[Itemized modification records]
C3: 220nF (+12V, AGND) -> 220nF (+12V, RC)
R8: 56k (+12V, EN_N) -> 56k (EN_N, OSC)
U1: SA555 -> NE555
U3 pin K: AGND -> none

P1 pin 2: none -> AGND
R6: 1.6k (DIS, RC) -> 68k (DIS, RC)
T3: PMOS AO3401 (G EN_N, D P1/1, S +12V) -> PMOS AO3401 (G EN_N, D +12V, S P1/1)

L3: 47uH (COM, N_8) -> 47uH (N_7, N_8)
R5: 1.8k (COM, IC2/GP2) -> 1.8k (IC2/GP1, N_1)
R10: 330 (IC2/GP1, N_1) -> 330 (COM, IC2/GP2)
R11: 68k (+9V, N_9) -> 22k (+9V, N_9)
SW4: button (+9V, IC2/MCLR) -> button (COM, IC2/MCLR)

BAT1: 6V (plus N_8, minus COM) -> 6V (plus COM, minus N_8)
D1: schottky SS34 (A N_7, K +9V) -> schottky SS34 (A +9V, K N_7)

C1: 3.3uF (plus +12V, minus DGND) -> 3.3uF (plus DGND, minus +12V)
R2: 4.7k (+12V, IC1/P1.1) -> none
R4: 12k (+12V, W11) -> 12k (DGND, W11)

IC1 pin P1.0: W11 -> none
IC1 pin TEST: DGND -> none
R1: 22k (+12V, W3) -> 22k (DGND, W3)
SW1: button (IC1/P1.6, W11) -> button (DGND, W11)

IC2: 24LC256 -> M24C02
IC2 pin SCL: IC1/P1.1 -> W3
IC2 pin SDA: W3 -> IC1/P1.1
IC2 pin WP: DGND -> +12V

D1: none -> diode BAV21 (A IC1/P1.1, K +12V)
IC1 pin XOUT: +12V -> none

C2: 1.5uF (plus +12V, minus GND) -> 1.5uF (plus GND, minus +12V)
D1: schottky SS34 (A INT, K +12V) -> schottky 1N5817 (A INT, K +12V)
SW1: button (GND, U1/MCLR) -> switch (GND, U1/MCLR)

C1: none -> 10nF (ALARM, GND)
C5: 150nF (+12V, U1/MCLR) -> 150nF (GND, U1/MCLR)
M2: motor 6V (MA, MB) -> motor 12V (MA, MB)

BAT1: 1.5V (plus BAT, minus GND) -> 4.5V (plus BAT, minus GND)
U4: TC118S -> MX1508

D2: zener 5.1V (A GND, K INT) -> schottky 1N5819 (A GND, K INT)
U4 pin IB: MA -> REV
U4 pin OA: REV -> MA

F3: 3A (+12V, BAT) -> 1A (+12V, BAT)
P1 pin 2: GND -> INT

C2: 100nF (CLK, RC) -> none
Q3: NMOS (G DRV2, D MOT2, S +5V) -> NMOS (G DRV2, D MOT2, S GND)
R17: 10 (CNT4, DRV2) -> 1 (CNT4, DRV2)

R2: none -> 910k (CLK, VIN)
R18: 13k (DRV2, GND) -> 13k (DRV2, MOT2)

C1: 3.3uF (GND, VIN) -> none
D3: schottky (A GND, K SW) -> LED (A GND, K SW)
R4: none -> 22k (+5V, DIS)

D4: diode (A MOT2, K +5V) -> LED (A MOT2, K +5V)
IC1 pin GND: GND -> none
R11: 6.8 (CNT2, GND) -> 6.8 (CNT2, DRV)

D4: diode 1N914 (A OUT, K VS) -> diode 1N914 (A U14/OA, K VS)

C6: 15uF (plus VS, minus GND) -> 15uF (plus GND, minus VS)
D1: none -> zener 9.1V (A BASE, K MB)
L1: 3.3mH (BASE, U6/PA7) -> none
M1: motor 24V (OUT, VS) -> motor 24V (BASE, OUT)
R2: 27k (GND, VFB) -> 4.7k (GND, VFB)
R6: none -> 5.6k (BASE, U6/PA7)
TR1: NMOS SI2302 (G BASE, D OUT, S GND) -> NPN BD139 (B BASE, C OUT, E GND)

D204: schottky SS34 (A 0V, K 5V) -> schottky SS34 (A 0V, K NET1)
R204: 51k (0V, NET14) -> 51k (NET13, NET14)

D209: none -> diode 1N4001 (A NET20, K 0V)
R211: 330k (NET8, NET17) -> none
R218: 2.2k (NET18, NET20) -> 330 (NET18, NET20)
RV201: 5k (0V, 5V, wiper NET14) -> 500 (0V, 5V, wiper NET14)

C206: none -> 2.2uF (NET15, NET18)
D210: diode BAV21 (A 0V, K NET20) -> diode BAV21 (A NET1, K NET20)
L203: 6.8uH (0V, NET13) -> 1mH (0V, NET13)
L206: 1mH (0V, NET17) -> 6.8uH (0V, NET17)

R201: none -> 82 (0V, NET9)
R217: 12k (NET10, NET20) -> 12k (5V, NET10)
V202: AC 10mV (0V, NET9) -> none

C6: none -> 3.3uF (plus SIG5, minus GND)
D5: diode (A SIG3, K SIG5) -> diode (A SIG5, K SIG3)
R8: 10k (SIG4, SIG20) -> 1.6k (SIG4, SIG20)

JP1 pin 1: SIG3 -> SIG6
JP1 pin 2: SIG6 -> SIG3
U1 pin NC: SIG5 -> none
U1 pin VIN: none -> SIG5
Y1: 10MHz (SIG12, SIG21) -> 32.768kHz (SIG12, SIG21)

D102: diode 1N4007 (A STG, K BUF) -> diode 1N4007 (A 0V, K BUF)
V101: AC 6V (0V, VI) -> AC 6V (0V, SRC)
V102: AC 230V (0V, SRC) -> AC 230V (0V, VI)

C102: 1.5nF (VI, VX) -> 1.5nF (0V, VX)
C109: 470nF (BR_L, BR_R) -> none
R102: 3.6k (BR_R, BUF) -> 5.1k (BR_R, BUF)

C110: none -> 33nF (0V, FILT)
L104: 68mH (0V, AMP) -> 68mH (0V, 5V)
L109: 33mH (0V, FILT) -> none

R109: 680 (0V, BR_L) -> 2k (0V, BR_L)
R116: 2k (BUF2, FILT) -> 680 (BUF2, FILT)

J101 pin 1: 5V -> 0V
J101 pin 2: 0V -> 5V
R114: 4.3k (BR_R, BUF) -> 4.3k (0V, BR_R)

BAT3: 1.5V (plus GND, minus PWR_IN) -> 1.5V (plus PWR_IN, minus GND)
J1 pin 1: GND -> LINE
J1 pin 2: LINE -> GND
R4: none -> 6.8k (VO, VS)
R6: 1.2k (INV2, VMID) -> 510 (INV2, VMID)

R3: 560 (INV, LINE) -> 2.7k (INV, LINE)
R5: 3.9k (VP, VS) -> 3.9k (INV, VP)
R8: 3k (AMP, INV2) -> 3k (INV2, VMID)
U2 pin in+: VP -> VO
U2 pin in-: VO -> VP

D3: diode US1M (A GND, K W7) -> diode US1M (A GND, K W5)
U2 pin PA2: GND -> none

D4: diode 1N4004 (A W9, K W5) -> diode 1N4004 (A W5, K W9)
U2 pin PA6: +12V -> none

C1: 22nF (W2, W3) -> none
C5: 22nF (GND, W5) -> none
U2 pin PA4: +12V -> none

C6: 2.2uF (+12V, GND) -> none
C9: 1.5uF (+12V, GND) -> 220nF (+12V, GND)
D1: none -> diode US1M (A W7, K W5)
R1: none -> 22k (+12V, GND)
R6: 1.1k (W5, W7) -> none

_EXERCISE OBJECTIVE_: Above are the records; copy exactly the lines from the line with "D1: none -> diode BAV21 (A IC1/P1.1, K +12V)" through the line with "D2: zener 5.1V", both included.

_WORKED SOLUTION_:
D1: none -> diode BAV21 (A IC1/P1.1, K +12V)
IC1 pin XOUT: +12V -> none

C2: 1.5uF (plus +12V, minus GND) -> 1.5uF (plus GND, minus +12V)
D1: schottky SS34 (A INT, K +12V) -> schottky 1N5817 (A INT, K +12V)
SW1: button (GND, U1/MCLR) -> switch (GND, U1/MCLR)

C1: none -> 10nF (ALARM, GND)
C5: 150nF (+12V, U1/MCLR) -> 150nF (GND, U1/MCLR)
M2: motor 6V (MA, MB) -> motor 12V (MA, MB)

BAT1: 1.5V (plus BAT, minus GND) -> 4.5V (plus BAT, minus GND)
U4: TC118S -> MX1508

D2: zener 5.1V (A GND, K INT) -> schottky 1N5819 (A GND, K INT)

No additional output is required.